# WHAT TO WORK ON
Copy out word for word the lines below, from the line with "This is a 0.5" to the line with "road 2 (residential): [(73,360),(147,238),(238,204)]", including both of those lines.

(Extracted data entries)
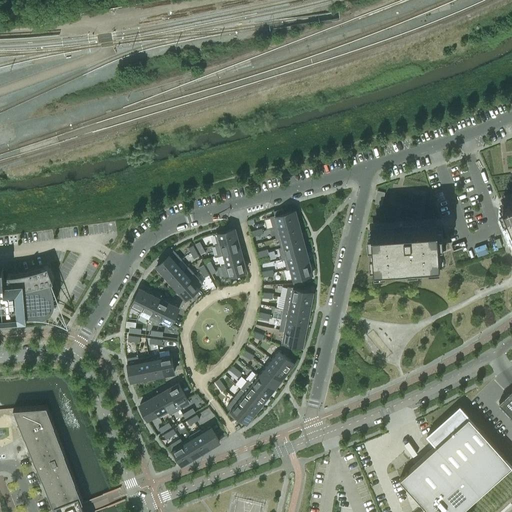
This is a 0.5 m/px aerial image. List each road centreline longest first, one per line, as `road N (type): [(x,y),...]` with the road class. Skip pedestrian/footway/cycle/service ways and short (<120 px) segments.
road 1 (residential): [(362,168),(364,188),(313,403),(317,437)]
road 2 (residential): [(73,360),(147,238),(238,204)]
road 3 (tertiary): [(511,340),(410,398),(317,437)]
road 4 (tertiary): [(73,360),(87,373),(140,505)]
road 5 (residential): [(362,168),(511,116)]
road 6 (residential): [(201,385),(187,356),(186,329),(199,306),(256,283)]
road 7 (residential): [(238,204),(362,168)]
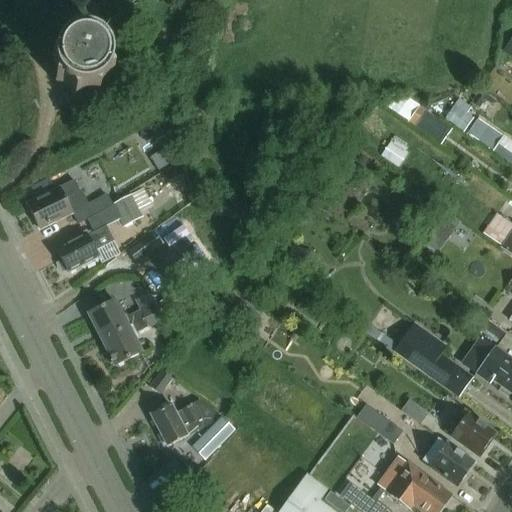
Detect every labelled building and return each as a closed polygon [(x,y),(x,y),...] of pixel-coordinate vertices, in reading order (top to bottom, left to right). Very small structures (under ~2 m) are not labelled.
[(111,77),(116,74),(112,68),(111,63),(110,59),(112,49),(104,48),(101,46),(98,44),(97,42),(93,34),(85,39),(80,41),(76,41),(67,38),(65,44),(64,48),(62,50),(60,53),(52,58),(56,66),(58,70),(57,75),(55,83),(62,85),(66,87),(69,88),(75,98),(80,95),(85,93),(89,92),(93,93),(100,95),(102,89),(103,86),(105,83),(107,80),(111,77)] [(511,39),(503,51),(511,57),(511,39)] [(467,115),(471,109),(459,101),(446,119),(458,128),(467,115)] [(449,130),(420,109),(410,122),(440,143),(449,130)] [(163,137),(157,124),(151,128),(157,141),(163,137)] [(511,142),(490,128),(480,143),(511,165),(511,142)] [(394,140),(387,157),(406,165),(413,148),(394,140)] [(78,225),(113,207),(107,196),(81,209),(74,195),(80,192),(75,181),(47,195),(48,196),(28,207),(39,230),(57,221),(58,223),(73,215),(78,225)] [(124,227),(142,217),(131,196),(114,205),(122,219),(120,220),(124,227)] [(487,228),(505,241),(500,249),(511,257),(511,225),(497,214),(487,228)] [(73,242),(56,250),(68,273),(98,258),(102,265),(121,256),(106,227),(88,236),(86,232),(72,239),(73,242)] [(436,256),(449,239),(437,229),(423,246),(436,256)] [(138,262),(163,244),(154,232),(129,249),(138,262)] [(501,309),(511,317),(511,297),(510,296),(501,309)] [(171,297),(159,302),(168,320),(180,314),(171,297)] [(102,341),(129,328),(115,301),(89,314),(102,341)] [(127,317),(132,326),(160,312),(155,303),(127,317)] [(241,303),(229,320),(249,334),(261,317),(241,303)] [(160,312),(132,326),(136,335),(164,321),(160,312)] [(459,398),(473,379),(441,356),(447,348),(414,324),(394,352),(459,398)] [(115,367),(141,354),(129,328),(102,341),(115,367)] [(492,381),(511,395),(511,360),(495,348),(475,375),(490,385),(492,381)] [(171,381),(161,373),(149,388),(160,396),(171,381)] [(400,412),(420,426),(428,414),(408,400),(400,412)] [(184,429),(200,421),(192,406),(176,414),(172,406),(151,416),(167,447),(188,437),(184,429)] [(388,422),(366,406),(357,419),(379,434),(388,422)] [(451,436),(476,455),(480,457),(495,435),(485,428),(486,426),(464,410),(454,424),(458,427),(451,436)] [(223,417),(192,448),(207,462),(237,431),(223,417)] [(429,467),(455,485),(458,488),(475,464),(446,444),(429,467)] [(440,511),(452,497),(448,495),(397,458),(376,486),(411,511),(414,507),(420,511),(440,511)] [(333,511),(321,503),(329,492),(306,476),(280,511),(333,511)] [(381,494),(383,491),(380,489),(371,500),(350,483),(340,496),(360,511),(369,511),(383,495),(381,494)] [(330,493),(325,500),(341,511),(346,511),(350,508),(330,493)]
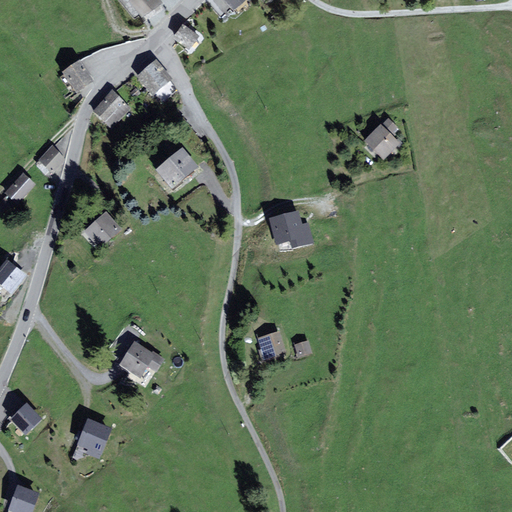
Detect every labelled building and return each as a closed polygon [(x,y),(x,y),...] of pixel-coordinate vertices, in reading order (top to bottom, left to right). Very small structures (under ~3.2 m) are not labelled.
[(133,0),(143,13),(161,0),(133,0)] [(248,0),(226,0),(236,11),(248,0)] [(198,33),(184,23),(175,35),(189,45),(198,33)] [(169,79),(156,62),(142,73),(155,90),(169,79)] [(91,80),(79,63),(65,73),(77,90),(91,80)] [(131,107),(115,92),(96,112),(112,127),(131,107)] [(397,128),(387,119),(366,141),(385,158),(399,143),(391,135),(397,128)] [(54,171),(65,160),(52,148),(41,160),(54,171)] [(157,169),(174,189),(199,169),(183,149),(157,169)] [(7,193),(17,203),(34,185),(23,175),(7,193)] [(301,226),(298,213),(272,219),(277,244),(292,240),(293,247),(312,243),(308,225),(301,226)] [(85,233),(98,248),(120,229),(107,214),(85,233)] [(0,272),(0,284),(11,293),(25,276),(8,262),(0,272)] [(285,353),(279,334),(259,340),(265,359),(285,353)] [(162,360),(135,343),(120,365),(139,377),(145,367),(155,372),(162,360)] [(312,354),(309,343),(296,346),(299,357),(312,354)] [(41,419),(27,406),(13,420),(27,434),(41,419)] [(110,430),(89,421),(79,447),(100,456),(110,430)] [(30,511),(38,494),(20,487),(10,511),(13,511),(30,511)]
==
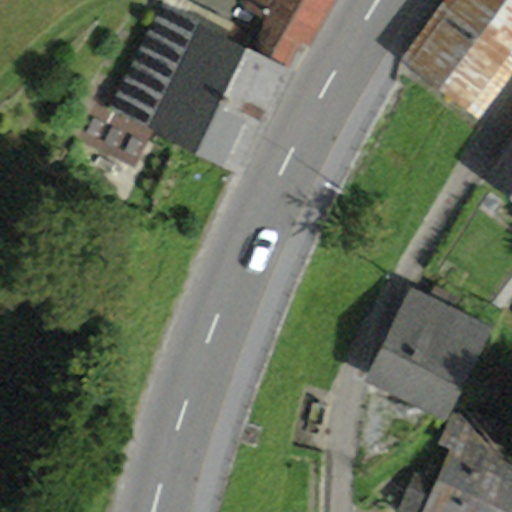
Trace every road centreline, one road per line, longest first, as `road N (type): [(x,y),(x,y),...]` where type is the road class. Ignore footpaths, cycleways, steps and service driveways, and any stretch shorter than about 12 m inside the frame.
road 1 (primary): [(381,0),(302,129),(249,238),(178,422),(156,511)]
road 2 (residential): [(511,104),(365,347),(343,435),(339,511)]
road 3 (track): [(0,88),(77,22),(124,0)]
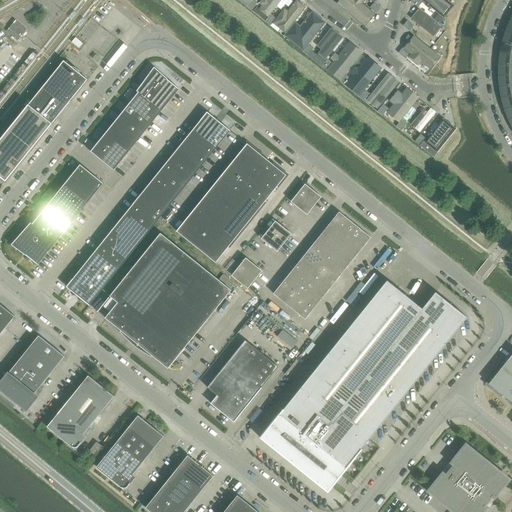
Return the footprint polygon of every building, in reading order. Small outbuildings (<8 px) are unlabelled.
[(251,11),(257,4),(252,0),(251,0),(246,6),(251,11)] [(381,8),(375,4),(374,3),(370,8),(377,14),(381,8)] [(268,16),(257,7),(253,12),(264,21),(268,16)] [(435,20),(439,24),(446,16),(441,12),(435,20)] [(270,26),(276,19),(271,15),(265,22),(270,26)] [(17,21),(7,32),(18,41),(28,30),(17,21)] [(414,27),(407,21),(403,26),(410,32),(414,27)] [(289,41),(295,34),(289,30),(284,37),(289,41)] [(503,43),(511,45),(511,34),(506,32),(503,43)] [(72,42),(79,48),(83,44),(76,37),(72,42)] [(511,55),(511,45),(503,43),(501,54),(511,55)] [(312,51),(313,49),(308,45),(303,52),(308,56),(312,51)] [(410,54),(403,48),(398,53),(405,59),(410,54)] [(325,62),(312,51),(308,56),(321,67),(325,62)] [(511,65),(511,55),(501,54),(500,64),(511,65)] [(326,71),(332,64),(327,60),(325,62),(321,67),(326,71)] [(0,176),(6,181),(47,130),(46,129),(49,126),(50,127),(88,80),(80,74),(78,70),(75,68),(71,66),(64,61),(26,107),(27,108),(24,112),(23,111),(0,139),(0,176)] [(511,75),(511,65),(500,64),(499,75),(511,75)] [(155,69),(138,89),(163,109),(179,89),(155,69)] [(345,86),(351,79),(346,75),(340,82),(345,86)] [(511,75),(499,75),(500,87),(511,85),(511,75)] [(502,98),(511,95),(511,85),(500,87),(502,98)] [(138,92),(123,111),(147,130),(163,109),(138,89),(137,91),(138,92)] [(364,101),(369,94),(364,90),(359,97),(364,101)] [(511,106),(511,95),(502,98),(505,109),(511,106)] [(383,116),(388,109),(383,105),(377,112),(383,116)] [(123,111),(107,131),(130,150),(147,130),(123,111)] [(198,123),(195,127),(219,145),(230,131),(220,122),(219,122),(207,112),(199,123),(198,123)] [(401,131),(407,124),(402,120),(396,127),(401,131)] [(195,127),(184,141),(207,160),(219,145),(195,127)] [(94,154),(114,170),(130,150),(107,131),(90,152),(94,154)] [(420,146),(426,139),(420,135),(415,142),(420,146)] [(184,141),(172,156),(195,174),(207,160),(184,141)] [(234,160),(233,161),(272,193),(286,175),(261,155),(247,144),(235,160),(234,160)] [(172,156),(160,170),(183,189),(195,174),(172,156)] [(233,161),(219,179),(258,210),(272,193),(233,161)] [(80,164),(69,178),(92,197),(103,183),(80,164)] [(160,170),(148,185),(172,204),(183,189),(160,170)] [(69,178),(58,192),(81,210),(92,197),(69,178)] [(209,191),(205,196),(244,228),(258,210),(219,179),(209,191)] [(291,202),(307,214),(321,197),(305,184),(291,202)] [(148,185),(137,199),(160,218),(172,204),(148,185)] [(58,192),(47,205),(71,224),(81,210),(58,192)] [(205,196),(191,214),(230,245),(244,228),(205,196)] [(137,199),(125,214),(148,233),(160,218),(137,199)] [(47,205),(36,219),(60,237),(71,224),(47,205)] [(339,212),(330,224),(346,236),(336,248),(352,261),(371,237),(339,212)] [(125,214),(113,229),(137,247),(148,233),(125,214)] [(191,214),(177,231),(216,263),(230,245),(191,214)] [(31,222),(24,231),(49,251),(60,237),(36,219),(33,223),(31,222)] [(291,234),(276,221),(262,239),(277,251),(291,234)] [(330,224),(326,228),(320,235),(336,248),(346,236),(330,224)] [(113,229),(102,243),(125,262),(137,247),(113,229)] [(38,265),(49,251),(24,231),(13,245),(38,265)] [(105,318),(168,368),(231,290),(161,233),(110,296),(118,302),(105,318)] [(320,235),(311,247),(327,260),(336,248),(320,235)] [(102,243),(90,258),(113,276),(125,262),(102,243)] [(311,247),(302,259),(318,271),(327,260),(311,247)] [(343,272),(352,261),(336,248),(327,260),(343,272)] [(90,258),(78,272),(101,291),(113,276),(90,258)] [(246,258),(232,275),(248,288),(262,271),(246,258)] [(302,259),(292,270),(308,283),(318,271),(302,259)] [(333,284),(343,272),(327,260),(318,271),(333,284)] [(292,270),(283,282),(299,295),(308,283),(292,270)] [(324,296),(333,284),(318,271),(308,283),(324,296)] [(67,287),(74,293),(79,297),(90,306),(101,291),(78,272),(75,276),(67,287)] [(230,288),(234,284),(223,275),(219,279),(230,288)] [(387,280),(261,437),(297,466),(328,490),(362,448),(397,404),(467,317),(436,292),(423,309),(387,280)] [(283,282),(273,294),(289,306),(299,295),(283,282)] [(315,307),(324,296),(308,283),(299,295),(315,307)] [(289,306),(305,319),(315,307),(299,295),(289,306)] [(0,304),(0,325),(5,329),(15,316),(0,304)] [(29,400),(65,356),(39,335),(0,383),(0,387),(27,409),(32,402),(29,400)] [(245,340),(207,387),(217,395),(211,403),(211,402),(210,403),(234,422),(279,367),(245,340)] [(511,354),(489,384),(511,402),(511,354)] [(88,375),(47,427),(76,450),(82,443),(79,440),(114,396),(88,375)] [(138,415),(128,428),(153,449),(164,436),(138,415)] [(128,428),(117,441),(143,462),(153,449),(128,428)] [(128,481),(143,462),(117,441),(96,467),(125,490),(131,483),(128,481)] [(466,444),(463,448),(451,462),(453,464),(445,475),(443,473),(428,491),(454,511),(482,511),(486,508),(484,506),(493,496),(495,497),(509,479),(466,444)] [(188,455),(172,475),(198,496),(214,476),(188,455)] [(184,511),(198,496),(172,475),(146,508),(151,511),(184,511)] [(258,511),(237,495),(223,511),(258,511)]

# TASK OUTPUT
This is a 0.5 m/px aerial image. List each road centreline longest first, one per line, as `road N (type): [(x,y),...]` with the road class. Skip pedestrian/footway/cycle/service ways and short (<120 px) segments.
road 1 (residential): [(362,168),(364,188),(313,403),(317,437)]
road 2 (residential): [(73,360),(147,238),(238,204)]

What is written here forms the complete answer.